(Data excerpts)

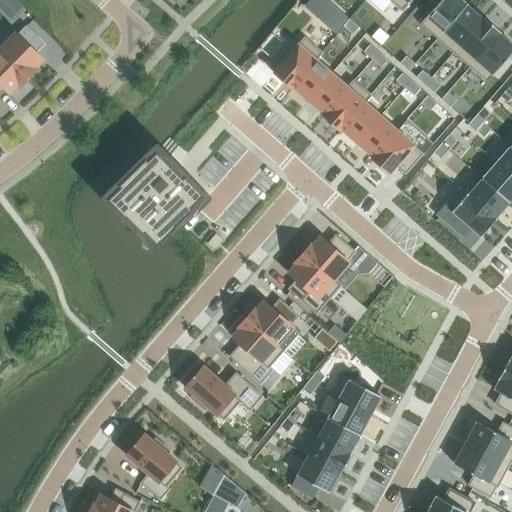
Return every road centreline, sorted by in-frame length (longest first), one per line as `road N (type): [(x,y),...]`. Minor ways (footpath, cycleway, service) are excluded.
road 1 (residential): [(38,511),(65,459),(138,369),(308,180)]
road 2 (residential): [(107,0),(134,22),(140,39),(46,137),(0,172)]
road 3 (residential): [(490,311),(384,511)]
road 4 (residential): [(308,180),(413,273),(490,311)]
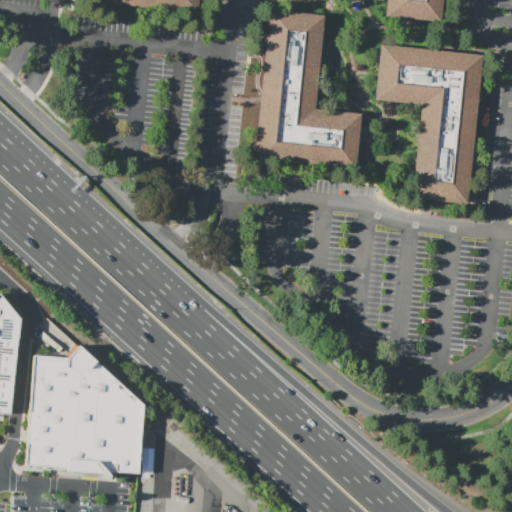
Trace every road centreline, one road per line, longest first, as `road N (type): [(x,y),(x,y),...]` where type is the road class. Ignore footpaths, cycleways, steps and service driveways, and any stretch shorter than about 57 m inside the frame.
road 1 (motorway): [(0,207),(332,511)]
road 2 (tertiary): [(0,86),(334,384)]
road 3 (motorway): [(448,511),(186,314)]
road 4 (motorway): [(402,511),(186,314)]
road 5 (motorway): [(186,314),(0,145)]
road 6 (residential): [(334,384),(377,413),(426,422),(453,419),(511,386)]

→ **TASK TO CARRY OUT**
Which lines in the data above contain the word "service"? Gather and copy out each one.

→ **ANSWER BELOW**
Return every road centreline, sorted by in-frame length (longest first), one per line as `road N (type): [(x,y),...]`. Minor ways (footpath, cycleway, service) are excluded.
Trace every road centreline, one road per line, longest first, as `road N (type): [(x,y),(x,y),...]` where type is the road class. Ignore footpaths, cycleways, steps and service driveways, and any stretch shorter than about 57 m inside the frame.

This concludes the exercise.